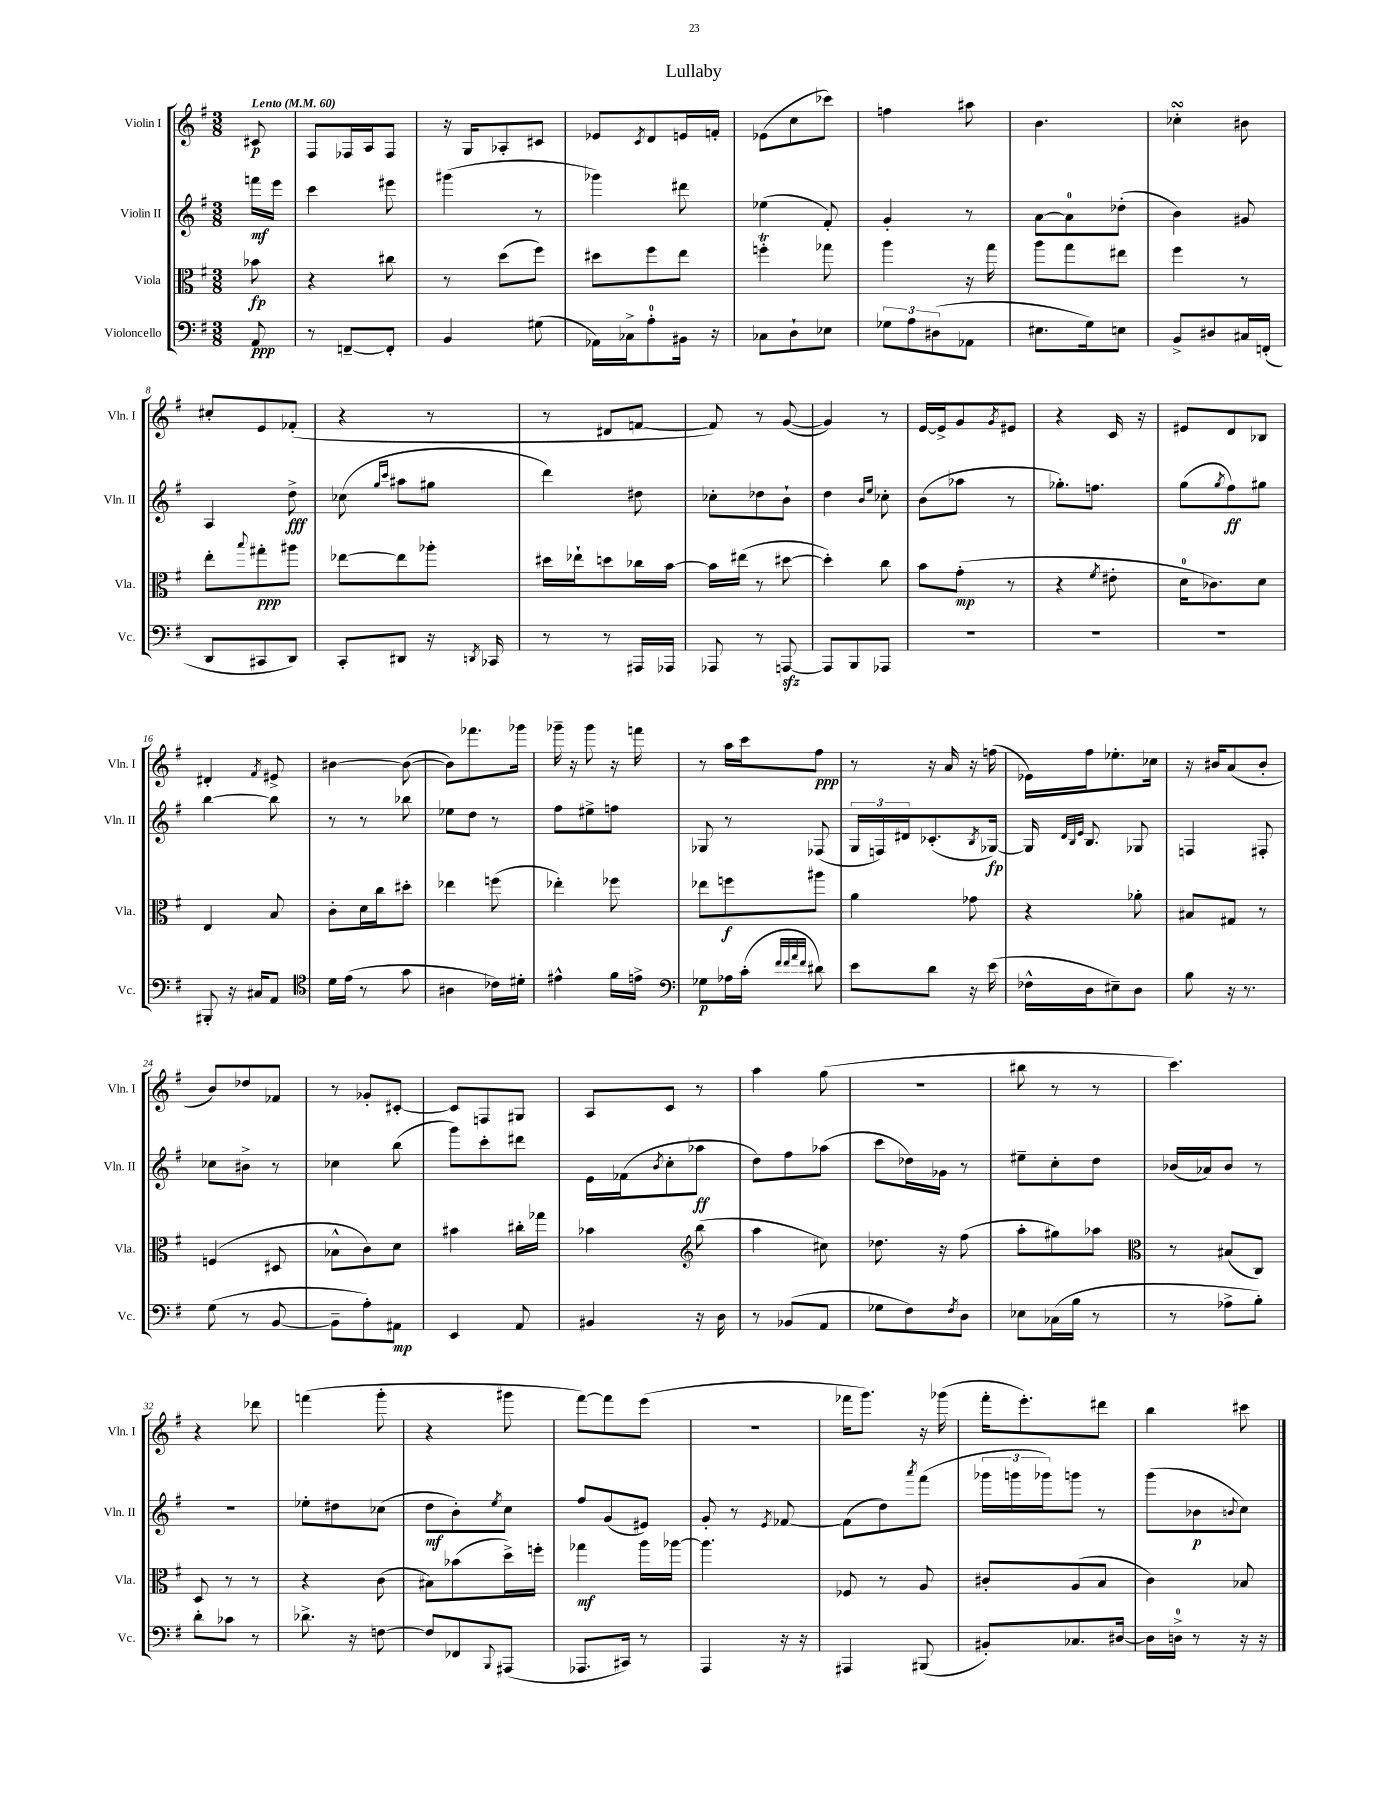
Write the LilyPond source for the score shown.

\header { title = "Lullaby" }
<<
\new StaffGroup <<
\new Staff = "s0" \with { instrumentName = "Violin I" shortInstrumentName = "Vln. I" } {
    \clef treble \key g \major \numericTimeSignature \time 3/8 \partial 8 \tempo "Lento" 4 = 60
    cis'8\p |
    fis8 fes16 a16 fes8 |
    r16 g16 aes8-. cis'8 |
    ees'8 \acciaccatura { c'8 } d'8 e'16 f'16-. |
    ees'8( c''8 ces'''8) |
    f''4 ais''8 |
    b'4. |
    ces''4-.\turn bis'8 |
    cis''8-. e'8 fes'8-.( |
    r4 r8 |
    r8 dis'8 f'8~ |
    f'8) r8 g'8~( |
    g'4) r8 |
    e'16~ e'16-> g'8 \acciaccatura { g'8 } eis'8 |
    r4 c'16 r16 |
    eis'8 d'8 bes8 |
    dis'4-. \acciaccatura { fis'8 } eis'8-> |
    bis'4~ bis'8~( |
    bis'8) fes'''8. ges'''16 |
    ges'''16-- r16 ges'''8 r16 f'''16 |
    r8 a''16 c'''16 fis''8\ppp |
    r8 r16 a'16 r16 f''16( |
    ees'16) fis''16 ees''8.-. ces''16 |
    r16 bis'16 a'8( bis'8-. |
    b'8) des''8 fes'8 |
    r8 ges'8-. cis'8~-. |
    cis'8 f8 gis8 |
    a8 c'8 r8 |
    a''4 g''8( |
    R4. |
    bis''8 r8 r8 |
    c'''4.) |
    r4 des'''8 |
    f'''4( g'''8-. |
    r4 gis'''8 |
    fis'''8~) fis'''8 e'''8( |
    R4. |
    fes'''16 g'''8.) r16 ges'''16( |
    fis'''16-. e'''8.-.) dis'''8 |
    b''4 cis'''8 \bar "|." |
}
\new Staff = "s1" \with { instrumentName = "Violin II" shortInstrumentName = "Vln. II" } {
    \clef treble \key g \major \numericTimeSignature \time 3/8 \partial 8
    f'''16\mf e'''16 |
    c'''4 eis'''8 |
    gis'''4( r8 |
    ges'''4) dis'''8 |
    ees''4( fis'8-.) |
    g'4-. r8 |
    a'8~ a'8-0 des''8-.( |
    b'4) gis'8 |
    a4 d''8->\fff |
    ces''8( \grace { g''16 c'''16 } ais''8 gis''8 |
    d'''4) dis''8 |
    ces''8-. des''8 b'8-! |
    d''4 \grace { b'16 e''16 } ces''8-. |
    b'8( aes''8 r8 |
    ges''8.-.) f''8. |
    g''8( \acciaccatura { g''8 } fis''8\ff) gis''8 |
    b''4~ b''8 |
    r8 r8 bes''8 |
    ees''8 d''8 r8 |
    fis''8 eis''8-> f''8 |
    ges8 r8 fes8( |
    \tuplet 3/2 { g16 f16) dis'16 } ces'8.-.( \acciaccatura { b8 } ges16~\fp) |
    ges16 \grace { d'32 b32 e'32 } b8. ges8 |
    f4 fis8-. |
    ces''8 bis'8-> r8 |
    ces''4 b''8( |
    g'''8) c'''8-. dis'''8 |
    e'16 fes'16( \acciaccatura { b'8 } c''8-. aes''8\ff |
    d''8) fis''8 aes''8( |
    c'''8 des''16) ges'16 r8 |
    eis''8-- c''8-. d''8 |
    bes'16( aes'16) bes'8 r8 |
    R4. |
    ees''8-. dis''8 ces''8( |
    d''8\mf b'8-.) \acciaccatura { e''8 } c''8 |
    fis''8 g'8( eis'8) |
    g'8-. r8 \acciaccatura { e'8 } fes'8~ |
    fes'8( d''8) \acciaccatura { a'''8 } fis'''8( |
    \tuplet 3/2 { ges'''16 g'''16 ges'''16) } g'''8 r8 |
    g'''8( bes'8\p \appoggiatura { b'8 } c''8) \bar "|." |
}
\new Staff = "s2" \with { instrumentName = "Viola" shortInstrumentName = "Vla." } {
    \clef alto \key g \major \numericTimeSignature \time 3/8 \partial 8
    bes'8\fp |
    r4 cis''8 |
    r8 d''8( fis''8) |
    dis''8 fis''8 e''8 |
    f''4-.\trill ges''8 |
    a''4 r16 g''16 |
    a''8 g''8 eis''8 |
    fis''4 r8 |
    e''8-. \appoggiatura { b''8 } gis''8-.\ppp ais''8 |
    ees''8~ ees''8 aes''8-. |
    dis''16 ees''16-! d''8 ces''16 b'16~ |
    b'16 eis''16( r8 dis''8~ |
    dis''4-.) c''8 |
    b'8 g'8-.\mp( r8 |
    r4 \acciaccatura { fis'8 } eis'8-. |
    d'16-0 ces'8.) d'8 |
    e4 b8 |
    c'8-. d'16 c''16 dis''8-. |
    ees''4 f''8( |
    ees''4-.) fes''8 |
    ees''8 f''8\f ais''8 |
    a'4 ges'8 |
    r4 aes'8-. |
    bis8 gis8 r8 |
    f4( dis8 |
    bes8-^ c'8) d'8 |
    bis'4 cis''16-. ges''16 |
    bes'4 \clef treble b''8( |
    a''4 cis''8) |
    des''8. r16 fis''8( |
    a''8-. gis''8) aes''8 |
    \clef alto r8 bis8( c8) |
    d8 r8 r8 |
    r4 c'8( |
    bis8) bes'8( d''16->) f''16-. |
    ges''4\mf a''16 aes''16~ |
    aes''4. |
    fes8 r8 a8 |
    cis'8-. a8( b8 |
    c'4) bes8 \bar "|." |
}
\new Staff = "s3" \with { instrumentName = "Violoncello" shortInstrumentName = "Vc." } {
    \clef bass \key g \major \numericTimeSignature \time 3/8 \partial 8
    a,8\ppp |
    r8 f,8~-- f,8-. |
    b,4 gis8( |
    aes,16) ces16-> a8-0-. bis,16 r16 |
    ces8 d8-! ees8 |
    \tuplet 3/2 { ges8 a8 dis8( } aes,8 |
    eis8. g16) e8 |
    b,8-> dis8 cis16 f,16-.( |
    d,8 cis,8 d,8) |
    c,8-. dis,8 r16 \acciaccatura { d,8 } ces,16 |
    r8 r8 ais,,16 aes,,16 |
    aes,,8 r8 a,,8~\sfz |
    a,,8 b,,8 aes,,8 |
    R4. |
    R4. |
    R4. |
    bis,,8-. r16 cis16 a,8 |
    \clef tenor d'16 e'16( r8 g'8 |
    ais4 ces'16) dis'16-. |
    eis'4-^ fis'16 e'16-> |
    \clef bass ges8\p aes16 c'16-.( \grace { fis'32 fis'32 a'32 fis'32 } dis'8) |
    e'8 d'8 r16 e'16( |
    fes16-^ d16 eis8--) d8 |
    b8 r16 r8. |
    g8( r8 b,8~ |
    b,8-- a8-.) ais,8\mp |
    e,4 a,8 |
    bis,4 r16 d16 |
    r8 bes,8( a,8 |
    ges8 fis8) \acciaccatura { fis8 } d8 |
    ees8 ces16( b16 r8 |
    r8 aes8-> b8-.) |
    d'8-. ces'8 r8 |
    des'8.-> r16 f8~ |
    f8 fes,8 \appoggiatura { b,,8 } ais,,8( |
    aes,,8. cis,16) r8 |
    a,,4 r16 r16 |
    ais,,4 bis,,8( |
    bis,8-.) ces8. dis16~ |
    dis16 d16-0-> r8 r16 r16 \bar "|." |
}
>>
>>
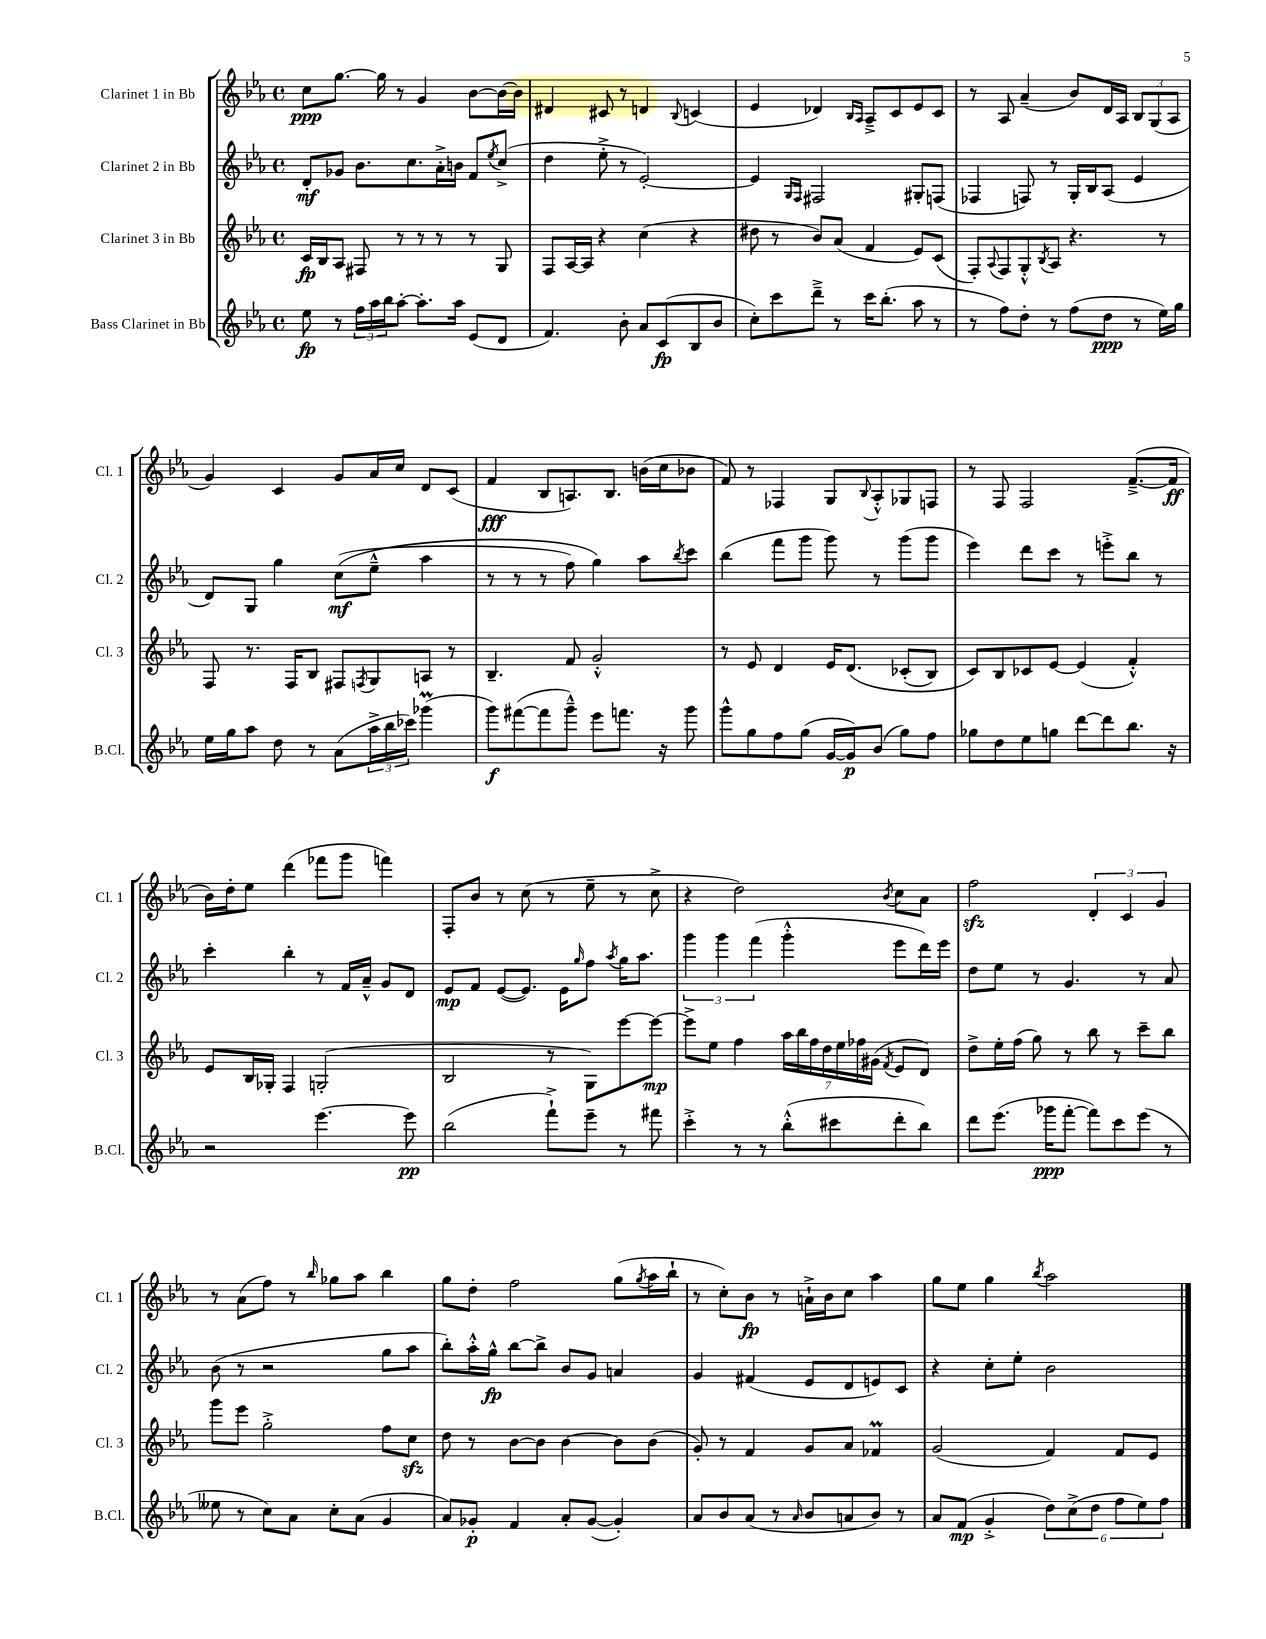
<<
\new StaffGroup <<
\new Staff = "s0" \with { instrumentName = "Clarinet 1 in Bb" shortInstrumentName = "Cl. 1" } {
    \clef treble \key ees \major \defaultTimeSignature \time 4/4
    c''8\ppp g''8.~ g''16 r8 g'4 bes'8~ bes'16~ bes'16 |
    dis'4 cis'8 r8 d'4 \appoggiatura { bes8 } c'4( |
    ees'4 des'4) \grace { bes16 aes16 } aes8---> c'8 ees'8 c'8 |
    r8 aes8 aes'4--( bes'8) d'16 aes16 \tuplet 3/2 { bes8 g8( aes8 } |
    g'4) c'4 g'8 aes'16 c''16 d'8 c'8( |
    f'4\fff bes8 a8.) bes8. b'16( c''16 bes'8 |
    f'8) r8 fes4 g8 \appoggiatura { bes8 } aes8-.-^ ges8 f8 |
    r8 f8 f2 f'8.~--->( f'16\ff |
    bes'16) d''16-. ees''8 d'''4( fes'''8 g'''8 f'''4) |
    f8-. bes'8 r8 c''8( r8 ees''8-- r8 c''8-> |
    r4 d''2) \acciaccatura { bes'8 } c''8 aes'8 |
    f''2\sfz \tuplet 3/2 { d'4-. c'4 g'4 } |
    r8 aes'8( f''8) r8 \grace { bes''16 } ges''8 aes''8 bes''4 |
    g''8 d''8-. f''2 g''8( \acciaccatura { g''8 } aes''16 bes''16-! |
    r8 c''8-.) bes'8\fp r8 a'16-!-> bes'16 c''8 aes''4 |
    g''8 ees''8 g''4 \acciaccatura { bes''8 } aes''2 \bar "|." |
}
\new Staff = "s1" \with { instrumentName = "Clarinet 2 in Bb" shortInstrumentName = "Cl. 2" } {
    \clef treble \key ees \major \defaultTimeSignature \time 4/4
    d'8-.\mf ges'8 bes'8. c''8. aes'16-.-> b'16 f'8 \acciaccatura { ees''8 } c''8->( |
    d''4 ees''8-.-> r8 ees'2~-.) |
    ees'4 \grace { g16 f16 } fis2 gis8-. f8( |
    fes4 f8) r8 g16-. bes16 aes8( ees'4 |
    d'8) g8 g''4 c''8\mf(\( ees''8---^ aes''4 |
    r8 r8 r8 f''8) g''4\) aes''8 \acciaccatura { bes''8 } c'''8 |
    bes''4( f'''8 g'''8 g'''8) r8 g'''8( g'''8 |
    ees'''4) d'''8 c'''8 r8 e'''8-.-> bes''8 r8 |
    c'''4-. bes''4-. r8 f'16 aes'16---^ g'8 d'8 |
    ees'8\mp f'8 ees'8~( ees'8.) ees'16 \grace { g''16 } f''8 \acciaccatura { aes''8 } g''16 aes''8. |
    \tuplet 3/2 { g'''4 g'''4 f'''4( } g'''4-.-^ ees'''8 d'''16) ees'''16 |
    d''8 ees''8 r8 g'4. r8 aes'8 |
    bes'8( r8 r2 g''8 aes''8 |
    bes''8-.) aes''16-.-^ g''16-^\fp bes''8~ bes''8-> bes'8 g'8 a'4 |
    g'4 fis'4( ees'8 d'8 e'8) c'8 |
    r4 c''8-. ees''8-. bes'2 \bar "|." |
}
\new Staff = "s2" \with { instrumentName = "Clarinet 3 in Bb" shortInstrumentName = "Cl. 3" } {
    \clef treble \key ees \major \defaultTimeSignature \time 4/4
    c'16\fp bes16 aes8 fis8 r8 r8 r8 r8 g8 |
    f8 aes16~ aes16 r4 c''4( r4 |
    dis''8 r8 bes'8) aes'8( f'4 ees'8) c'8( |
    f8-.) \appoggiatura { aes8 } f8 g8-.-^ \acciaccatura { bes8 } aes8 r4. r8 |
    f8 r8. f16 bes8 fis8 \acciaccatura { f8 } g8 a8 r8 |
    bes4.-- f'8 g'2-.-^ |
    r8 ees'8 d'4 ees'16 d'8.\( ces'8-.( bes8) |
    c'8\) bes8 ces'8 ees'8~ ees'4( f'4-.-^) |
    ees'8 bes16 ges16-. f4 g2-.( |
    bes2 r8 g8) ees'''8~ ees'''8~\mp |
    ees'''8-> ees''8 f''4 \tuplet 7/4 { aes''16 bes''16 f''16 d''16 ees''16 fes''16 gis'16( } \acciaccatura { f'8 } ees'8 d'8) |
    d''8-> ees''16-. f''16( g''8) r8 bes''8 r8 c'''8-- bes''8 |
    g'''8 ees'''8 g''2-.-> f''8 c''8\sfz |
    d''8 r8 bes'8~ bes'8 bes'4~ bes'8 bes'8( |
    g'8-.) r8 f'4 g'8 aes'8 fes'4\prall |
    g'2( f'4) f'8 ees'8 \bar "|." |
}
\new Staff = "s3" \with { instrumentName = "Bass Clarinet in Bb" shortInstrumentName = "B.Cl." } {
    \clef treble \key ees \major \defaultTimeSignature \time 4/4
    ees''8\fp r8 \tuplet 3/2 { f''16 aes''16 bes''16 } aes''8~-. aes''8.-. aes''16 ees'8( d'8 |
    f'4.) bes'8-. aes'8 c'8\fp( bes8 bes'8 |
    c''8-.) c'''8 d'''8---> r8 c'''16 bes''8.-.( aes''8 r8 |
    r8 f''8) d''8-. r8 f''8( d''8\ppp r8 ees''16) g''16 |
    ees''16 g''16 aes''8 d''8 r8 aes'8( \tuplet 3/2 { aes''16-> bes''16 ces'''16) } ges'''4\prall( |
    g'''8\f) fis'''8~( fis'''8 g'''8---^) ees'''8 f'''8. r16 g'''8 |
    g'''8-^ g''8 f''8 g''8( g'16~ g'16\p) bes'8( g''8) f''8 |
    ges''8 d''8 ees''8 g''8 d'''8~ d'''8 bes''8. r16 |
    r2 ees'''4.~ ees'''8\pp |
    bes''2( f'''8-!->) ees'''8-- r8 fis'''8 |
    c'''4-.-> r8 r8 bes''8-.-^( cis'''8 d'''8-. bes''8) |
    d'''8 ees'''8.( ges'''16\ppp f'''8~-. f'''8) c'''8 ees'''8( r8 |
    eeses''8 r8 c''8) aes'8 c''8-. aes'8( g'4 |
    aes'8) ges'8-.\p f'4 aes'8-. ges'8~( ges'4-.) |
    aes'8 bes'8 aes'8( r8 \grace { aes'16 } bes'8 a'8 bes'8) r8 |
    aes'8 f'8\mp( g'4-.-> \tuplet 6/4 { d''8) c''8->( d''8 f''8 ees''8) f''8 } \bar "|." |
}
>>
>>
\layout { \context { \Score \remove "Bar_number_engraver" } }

---

Gib bitte jede Zeile der Datensätze oben zurück, in der die Zeichenfolge „grace“ vorkommt.

_Vollständige Lösung_.
    ces''8( \grace { g''16 c'''16 } ais''8 gis''8 |
    d''4 \grace { b'16 e''16 } ces''8-. |
    ges16 \grace { d'32 b32 e'32 } b8. ges8 |
    \clef bass ges8\p aes16 c'16-.( \grace { fis'32 fis'32 a'32 fis'32 } dis'8) |
    ees'4 des'4) \grace { bes16 aes16 } aes8---> c'8 ees'8 c'8 |
    r8 aes'8( f''8) r8 \grace { bes''16 } ges''8 aes''8 bes''4 |
    ees'4 \grace { g16 f16 } fis2 gis8-. f8( |
    ees'8\mp f'8 ees'8~( ees'8.) ees'16 \grace { g''16 } f''8 \acciaccatura { aes''8 } g''16 aes''8. |
    aes'8 bes'8 aes'8( r8 \grace { aes'16 } bes'8 a'8 bes'8) r8 |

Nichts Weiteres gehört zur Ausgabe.